+++ MATERIAL FOR THE TASK

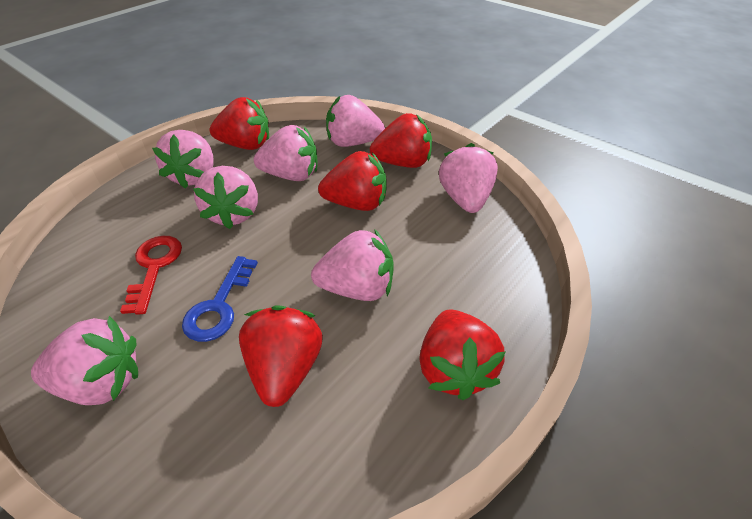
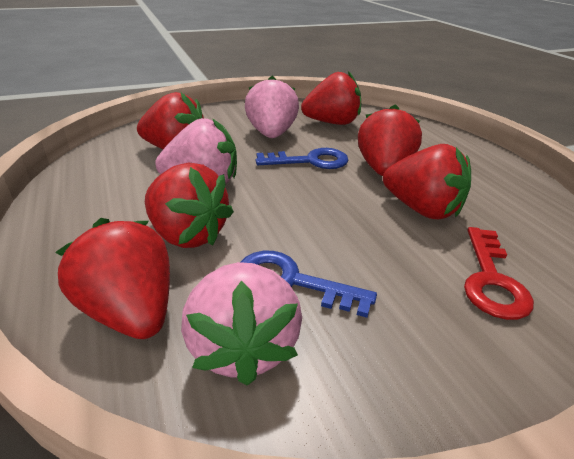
blue key: 1 -> 2
pink strawberry: 7 -> 3
red strawberry: 5 -> 6

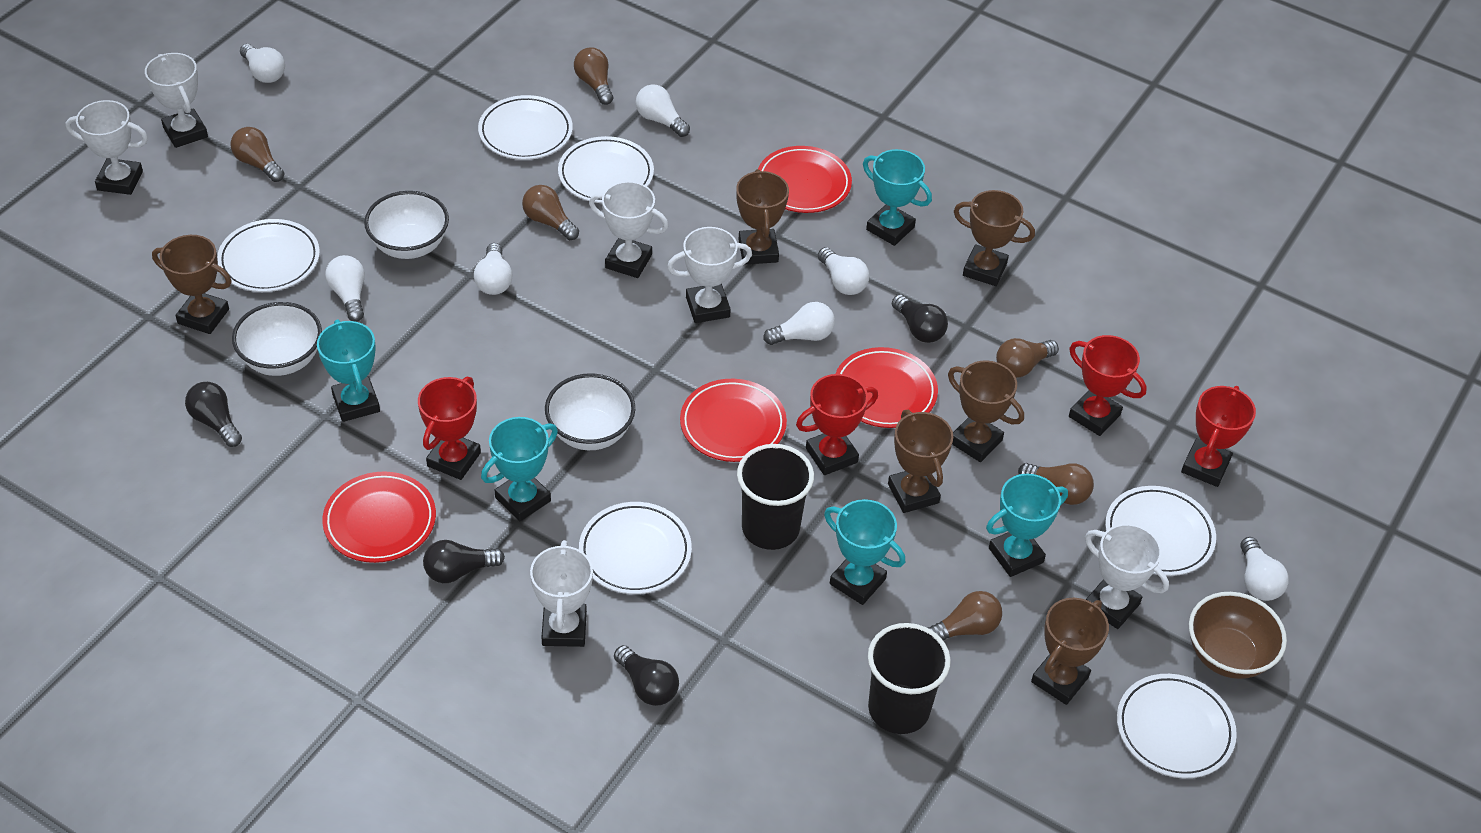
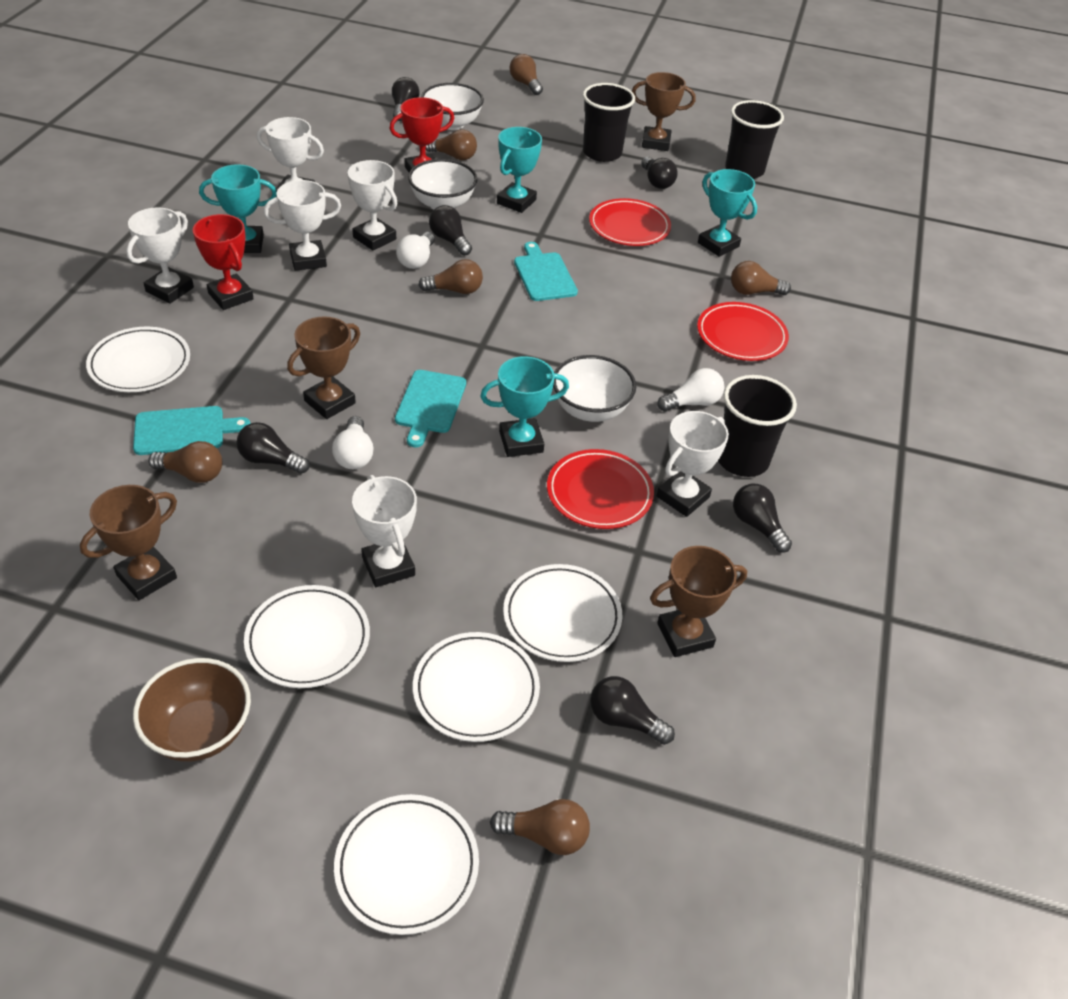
black cup: 2 -> 3
black light bulb: 4 -> 6
brown trophy: 6 -> 4
red plate: 4 -> 3
red trophy: 4 -> 2
turquoise cutting board: 0 -> 3
turquoise trophy: 5 -> 4
white light bulb: 7 -> 3
white plate: 6 -> 5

++++++

▶ ASSIGNMENT
When you reach an image, pass over it, and retype all other material exactly.

▶ RESPONSE TO THE TASK
blue key: 1 -> 2
pink strawberry: 7 -> 3
red strawberry: 5 -> 6

black cup: 2 -> 3
black light bulb: 4 -> 6
brown trophy: 6 -> 4
red plate: 4 -> 3
red trophy: 4 -> 2
turquoise cutting board: 0 -> 3
turquoise trophy: 5 -> 4
white light bulb: 7 -> 3
white plate: 6 -> 5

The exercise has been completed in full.